- [Task objective] Report each line of the data that includes the word "green".

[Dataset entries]
>>>>>

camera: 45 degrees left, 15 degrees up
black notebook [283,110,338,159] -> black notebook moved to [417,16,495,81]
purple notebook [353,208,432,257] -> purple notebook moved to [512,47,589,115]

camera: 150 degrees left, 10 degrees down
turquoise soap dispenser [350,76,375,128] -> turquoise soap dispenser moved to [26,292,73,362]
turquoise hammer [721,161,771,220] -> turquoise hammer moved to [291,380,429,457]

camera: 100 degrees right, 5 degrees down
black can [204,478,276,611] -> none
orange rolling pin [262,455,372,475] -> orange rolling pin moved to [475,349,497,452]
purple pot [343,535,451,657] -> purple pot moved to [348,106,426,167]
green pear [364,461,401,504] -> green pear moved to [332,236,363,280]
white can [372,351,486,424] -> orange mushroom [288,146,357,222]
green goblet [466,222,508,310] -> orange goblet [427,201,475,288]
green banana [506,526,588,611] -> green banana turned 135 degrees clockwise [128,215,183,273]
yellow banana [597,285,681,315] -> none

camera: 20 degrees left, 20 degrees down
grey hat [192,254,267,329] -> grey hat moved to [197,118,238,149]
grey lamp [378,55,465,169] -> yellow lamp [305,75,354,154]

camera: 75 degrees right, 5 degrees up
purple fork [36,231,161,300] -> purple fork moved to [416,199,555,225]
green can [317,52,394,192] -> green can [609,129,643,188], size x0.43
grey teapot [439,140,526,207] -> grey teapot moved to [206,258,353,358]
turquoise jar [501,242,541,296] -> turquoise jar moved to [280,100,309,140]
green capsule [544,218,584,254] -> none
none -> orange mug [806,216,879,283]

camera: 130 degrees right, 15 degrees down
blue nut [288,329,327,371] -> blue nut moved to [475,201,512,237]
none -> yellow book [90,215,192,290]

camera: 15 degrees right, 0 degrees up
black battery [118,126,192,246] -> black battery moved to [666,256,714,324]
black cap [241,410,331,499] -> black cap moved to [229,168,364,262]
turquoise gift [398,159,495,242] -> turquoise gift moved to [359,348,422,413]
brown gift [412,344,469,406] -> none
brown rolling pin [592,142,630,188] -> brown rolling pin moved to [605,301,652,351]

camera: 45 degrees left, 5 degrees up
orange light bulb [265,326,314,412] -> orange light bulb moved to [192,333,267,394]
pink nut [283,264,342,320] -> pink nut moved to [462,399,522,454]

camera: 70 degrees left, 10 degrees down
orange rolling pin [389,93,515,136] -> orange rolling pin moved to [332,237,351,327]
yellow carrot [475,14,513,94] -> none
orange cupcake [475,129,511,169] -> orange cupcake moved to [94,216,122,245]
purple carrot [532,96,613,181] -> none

<<<<<

- [Task result]
green pear [364,461,401,504] -> green pear moved to [332,236,363,280]
green goblet [466,222,508,310] -> orange goblet [427,201,475,288]
green banana [506,526,588,611] -> green banana turned 135 degrees clockwise [128,215,183,273]
green can [317,52,394,192] -> green can [609,129,643,188], size x0.43
green capsule [544,218,584,254] -> none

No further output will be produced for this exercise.